In the records below, pick out all lines containing the word "purple".

Stored items
- Opening Delimiter -

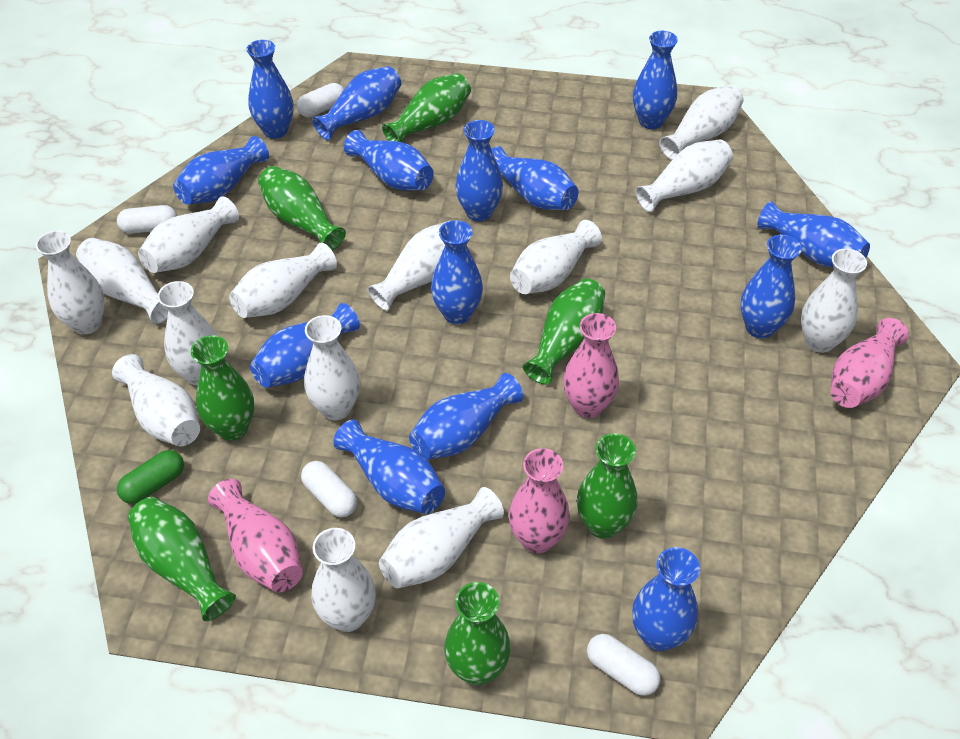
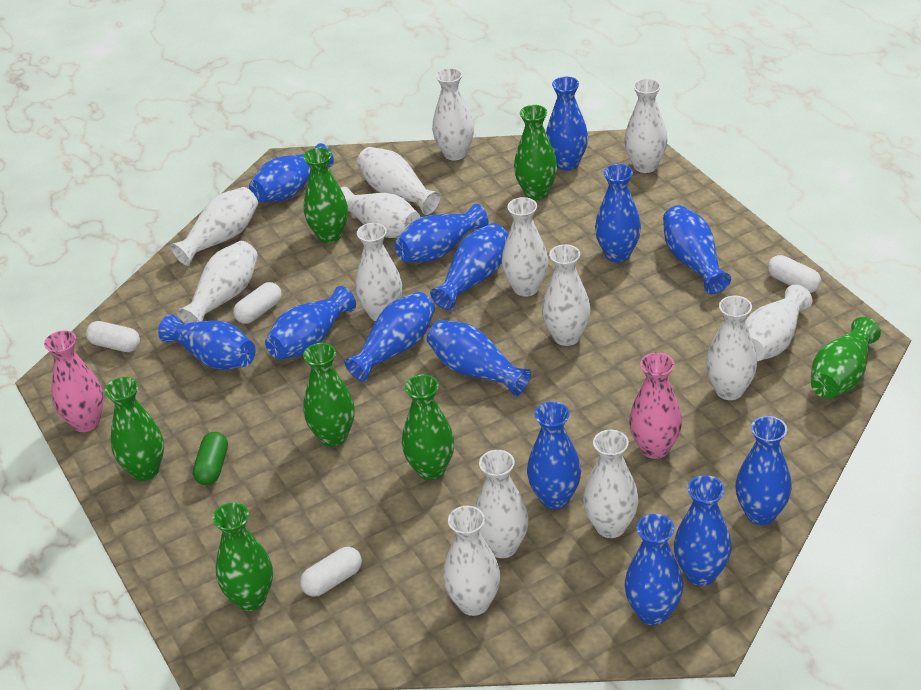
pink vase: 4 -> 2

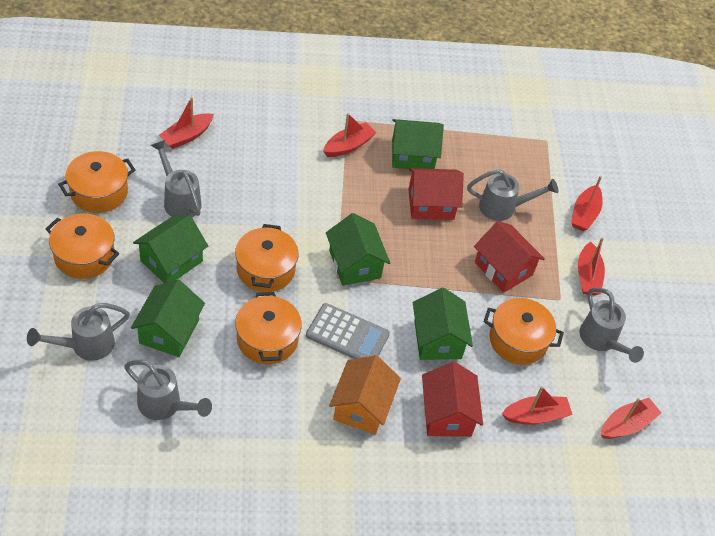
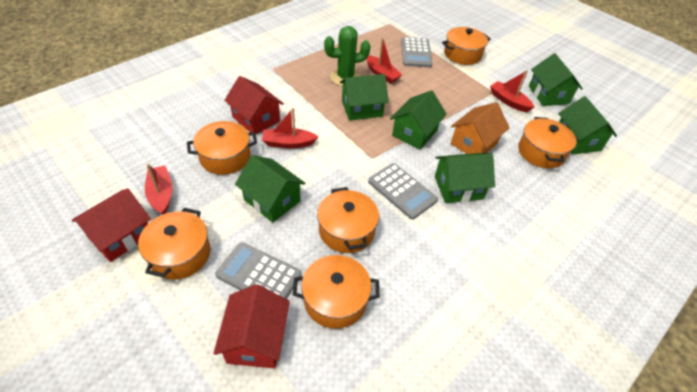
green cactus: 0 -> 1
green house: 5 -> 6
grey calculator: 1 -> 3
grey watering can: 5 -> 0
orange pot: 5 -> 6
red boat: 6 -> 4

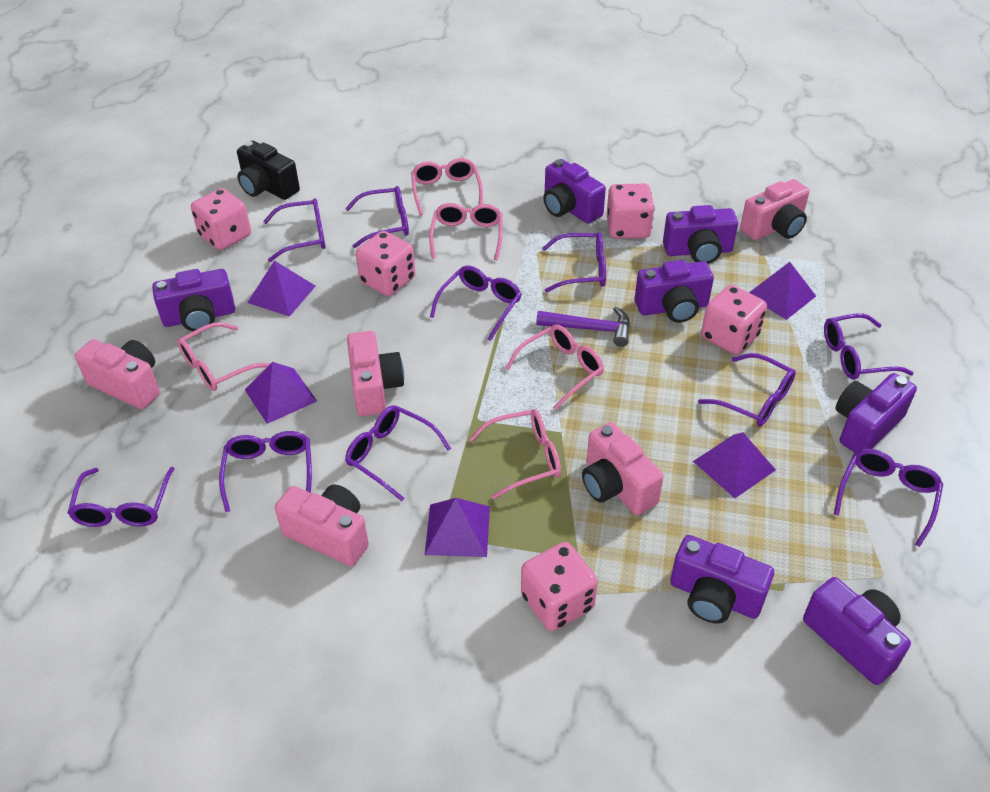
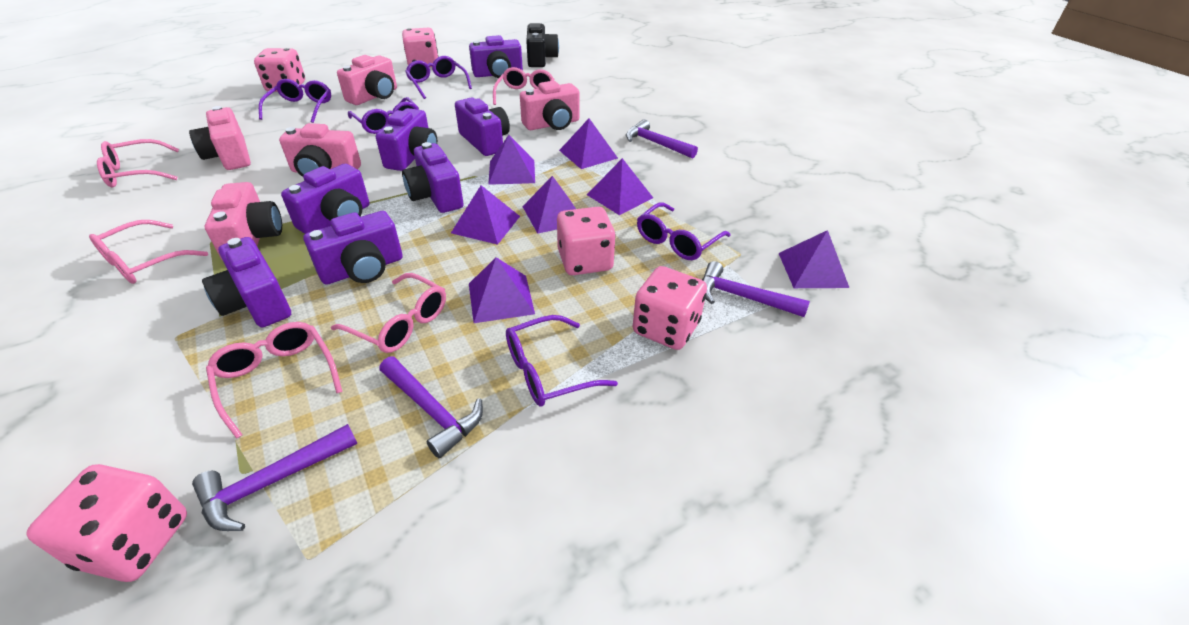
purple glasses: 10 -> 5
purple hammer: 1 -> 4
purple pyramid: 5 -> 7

- Closing Delimiter -

*Written response*:
purple glasses: 10 -> 5
purple hammer: 1 -> 4
purple pyramid: 5 -> 7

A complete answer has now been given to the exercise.